What you will do: The answer is the exact text of every line from the one that contains "none -> brown brick I3:I6 level 1" to the final line of the entries below, with pictures left out.

Records contained in a dataset:
+-------+

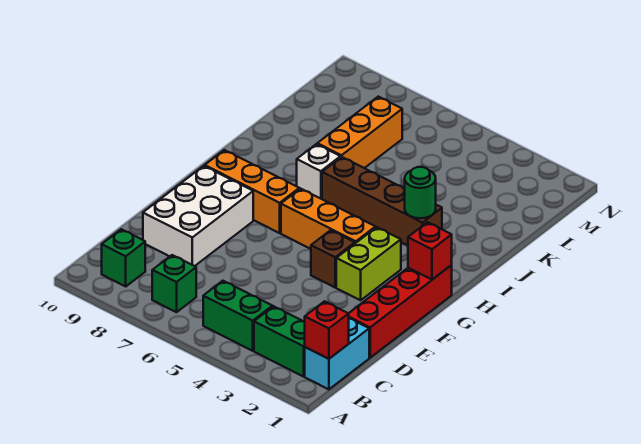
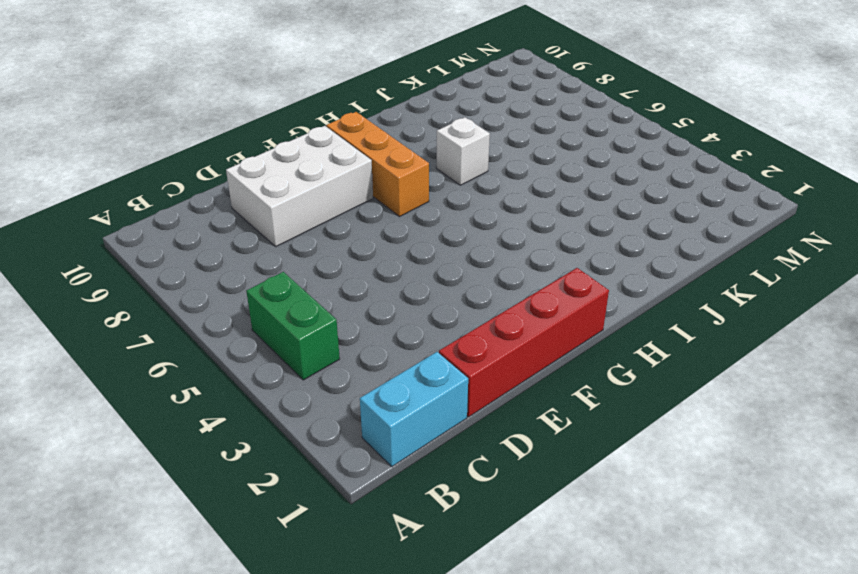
none -> green brick B2:B3 level 1
none -> green brick B7 level 1
none -> green brick B9 level 1

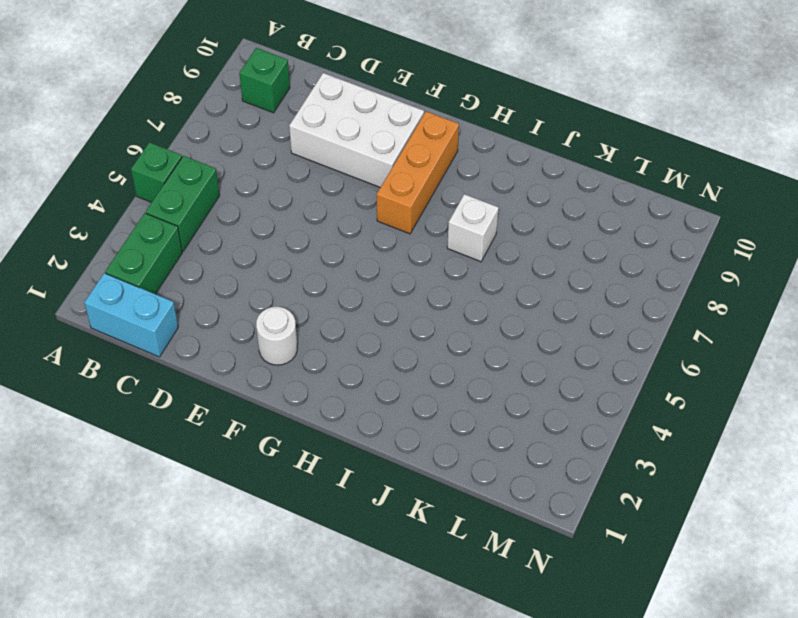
green brick A5 level 1 -> green brick B7 level 1
white round brick F2 level 1 -> none
none -> red brick D1:G1 level 1
none -> lime brick F3:G3 level 1
none -> brown brick F4 level 1

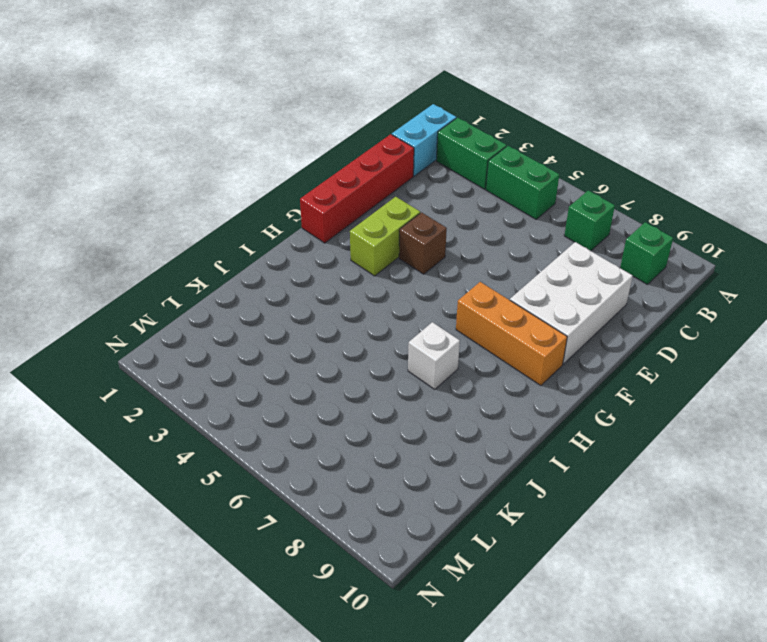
none -> orange brick G4:G6 level 1
none -> brown brick I3:I6 level 1
none -> orange brick J7:L7 level 1

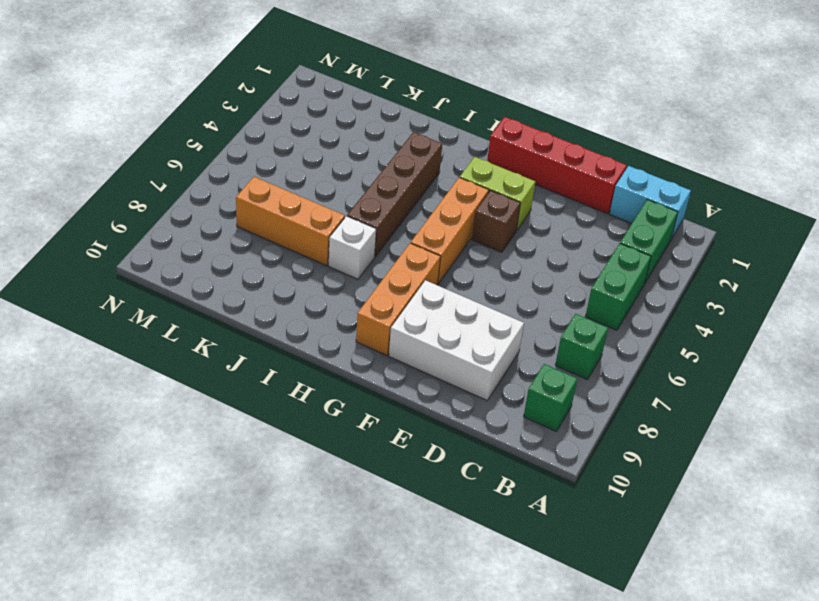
none -> red brick B1 level 2
none -> red brick G1 level 2
none -> green round brick I3 level 2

+-------+

The answer:
none -> brown brick I3:I6 level 1
none -> orange brick J7:L7 level 1

none -> red brick B1 level 2
none -> red brick G1 level 2
none -> green round brick I3 level 2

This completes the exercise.